═══ MATERIALS PROVIDED ═══
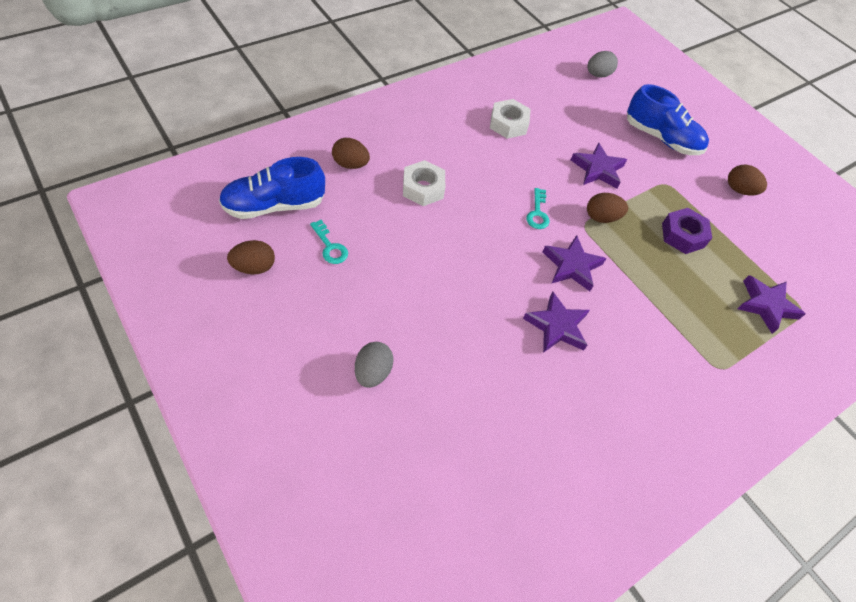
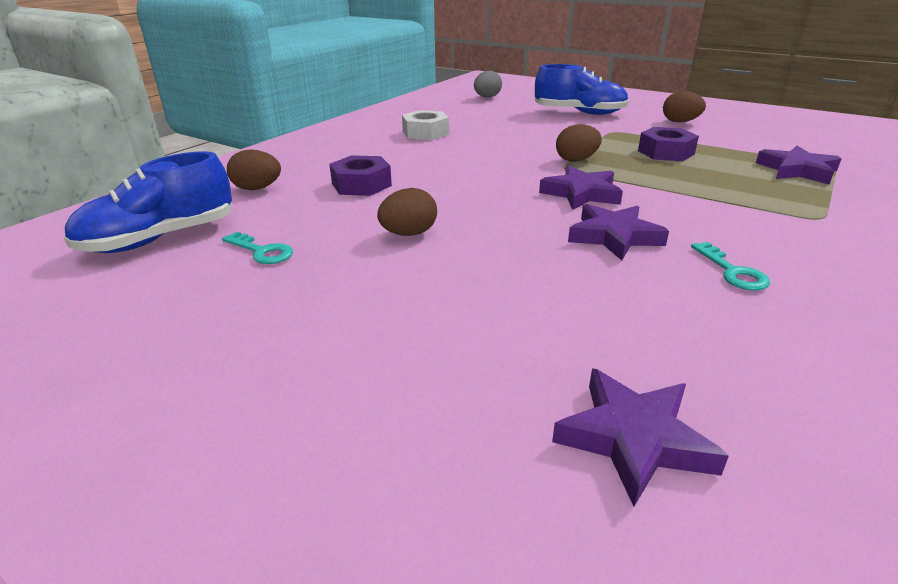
camera: 15 degrees left, 25 degrees down
(254, 267) = (145, 298): brown egg -> brown egg (409, 234)
(373, 372) = (403, 349): grey egg -> none
(423, 188) = (361, 184): white nut -> purple nut
(537, 213) = (507, 171): turquoise key -> turquoise key (732, 271)
(597, 169) = (541, 137): purple star -> purple star (634, 439)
═══
WHAT THE TASK ASKS - In the records above, some lines hold the word "purple"; copy each such line.

EXERCISE ANSWER -
(423, 188) = (361, 184): white nut -> purple nut
(597, 169) = (541, 137): purple star -> purple star (634, 439)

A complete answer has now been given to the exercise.